_Problem details_.
Using the entries that follow, write out the line containing "STEPPER1 pin IN2: GP26 -> GP10", the line containing "RADIO2: CC1101 -> nRF24L01", and every line between them, exactly and nothing else.

_Task inputs_.
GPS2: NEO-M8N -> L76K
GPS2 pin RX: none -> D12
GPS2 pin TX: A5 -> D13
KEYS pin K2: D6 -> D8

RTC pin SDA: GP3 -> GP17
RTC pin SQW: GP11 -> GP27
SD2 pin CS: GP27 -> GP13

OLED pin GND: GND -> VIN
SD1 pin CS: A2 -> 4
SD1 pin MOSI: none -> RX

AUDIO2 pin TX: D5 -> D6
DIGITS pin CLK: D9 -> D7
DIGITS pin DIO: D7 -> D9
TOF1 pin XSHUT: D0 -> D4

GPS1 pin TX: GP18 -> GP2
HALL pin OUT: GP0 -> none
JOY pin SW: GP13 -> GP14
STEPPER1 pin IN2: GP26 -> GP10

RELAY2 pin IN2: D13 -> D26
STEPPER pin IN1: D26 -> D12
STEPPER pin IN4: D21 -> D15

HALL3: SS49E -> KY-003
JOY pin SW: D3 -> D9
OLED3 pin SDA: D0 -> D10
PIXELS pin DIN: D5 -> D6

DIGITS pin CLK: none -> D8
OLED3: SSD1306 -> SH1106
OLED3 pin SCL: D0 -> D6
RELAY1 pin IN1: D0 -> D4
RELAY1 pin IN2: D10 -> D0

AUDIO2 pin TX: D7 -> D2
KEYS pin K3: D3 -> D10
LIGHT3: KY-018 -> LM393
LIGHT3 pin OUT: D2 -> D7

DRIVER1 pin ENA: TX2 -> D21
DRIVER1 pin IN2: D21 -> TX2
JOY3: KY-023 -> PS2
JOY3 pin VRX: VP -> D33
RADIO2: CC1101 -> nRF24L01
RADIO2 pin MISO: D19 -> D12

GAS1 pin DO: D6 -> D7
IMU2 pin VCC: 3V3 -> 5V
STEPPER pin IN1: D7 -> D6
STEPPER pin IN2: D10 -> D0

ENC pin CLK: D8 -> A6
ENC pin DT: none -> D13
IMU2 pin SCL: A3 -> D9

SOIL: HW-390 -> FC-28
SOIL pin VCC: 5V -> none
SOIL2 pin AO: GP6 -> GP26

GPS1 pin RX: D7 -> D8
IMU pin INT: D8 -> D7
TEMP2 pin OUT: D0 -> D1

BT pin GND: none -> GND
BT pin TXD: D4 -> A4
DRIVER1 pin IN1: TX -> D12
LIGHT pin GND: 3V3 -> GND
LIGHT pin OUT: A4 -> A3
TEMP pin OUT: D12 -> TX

_Completed exercise_.
STEPPER1 pin IN2: GP26 -> GP10

RELAY2 pin IN2: D13 -> D26
STEPPER pin IN1: D26 -> D12
STEPPER pin IN4: D21 -> D15

HALL3: SS49E -> KY-003
JOY pin SW: D3 -> D9
OLED3 pin SDA: D0 -> D10
PIXELS pin DIN: D5 -> D6

DIGITS pin CLK: none -> D8
OLED3: SSD1306 -> SH1106
OLED3 pin SCL: D0 -> D6
RELAY1 pin IN1: D0 -> D4
RELAY1 pin IN2: D10 -> D0

AUDIO2 pin TX: D7 -> D2
KEYS pin K3: D3 -> D10
LIGHT3: KY-018 -> LM393
LIGHT3 pin OUT: D2 -> D7

DRIVER1 pin ENA: TX2 -> D21
DRIVER1 pin IN2: D21 -> TX2
JOY3: KY-023 -> PS2
JOY3 pin VRX: VP -> D33
RADIO2: CC1101 -> nRF24L01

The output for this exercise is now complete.